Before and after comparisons
§ §
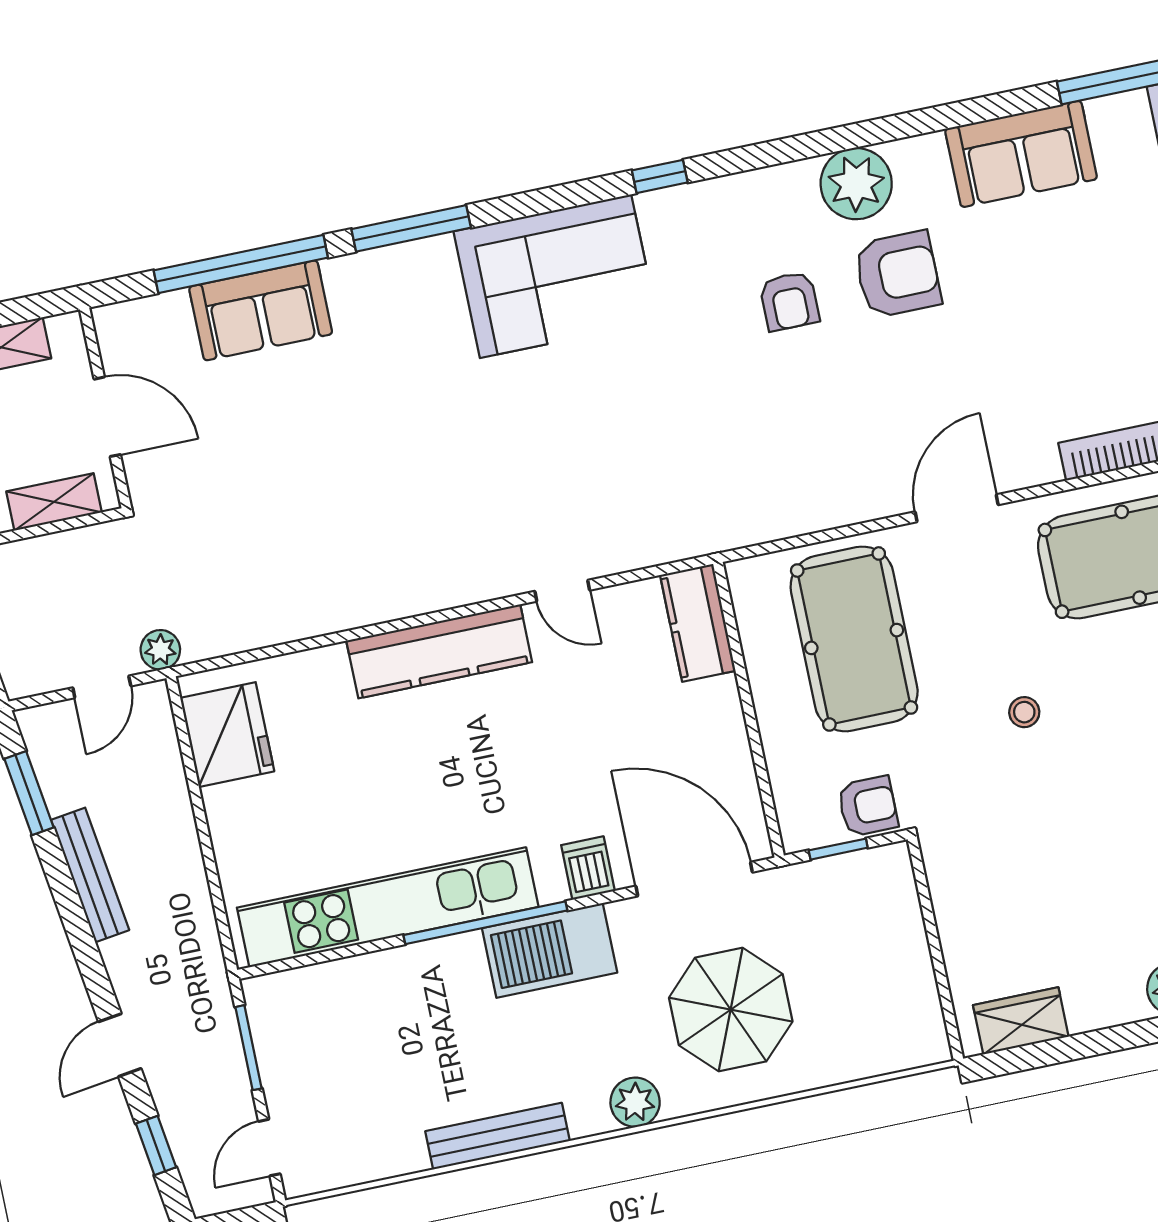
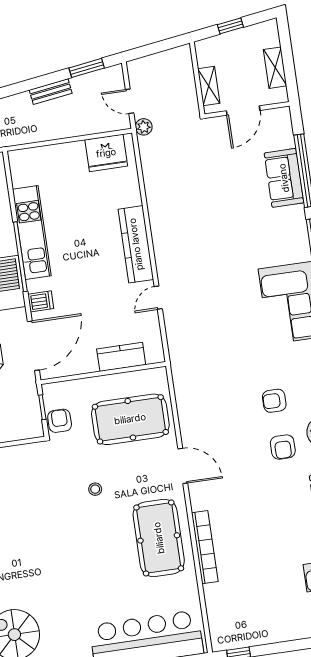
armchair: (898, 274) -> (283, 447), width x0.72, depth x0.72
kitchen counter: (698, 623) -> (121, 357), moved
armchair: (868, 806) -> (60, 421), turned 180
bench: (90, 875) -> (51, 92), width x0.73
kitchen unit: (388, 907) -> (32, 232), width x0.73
§ §
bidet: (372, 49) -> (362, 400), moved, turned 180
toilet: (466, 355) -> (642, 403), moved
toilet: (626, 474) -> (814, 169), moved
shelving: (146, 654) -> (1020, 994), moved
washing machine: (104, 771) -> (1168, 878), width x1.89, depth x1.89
§ §
- BRIEF
Return each line from the data where the string "depth" can be found.

- RESULT OF THE EXERCISE
armchair: (898, 274) -> (283, 447), width x0.72, depth x0.72
washing machine: (104, 771) -> (1168, 878), width x1.89, depth x1.89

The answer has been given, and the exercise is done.